### PROBLEM DESCRIPTION
Beneath this line is the data. Output exactly the lines from the line with "camera: 30 degrees right, 5 degrees down" to the line with "116 178 70>", both ends included, and nothing more.

### DATA TO EXAMINE

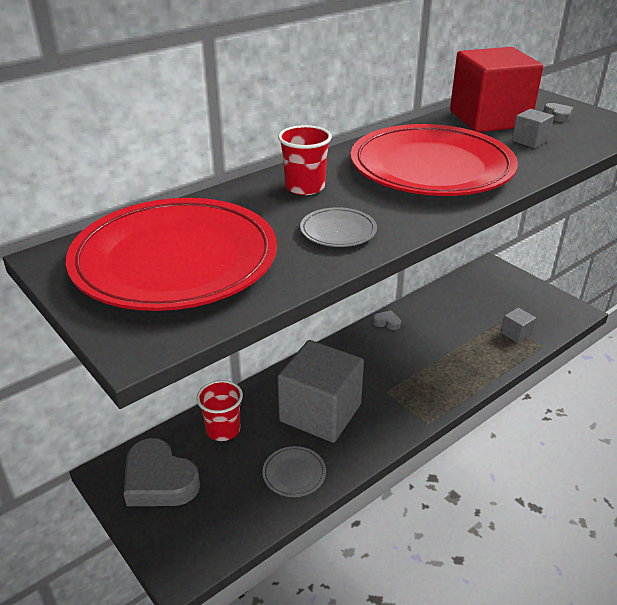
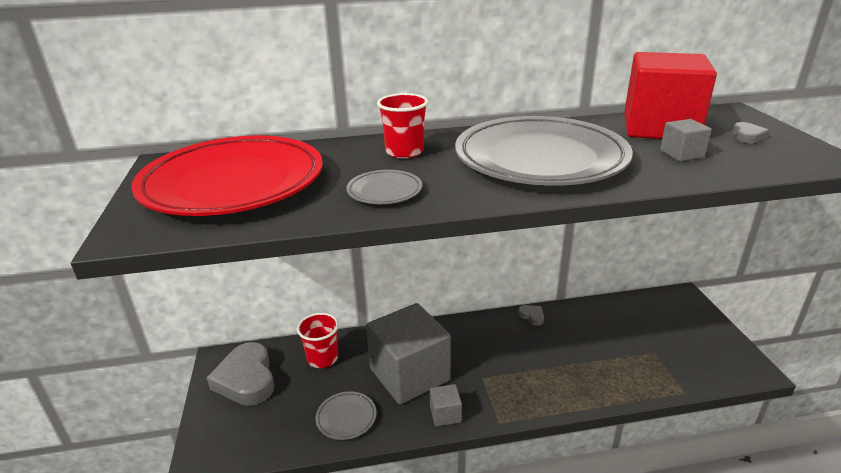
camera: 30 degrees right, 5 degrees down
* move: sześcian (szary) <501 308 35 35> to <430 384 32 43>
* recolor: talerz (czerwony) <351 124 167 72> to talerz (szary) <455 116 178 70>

==

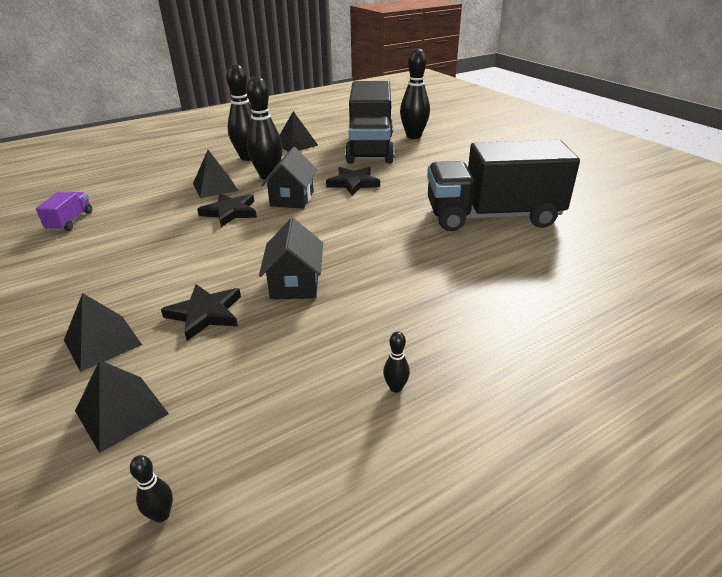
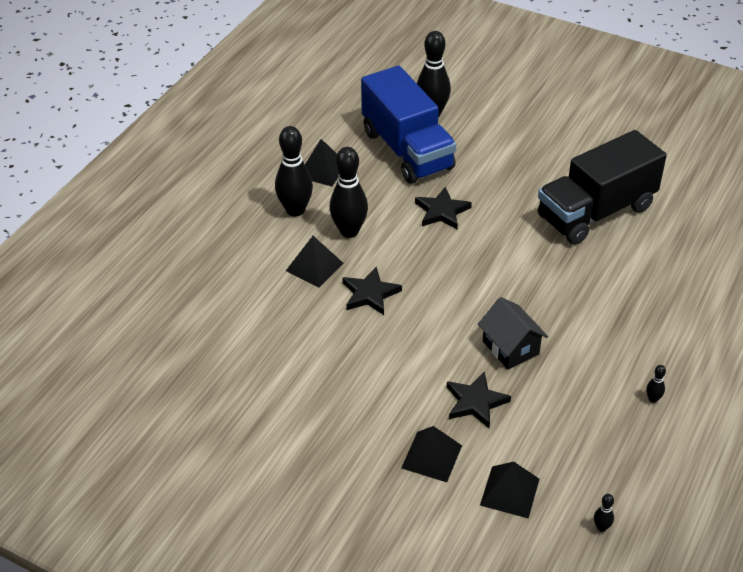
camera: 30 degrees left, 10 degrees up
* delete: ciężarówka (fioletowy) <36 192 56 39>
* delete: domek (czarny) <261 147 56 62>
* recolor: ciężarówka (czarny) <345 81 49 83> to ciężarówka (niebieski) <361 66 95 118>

### SOLUTION BELOW
camera: 30 degrees right, 5 degrees down
* move: sześcian (szary) <501 308 35 35> to <430 384 32 43>
* recolor: talerz (czerwony) <351 124 167 72> to talerz (szary) <455 116 178 70>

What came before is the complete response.